* **Dataset content**:
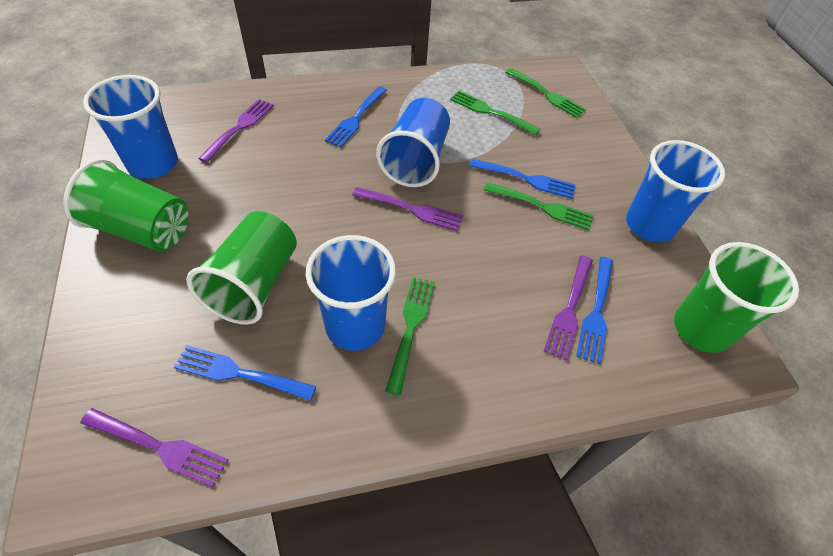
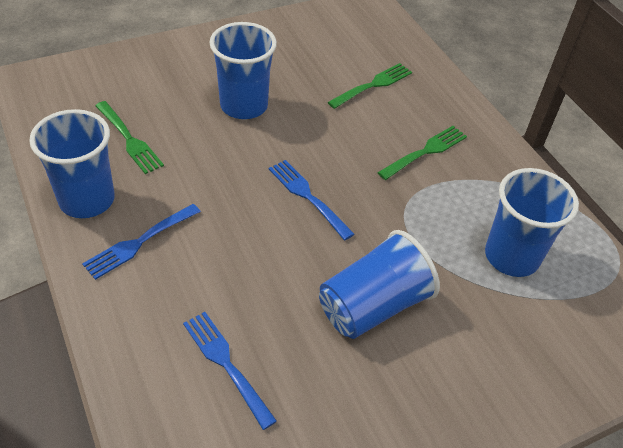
blue fork: 4 -> 3
green cup: 3 -> 0
green fork: 4 -> 3
purple fork: 4 -> 0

* **What you will do**:
Retype the material in full, exactly as written, and exclude the pictures.

* **Task response**:
blue fork: 4 -> 3
green cup: 3 -> 0
green fork: 4 -> 3
purple fork: 4 -> 0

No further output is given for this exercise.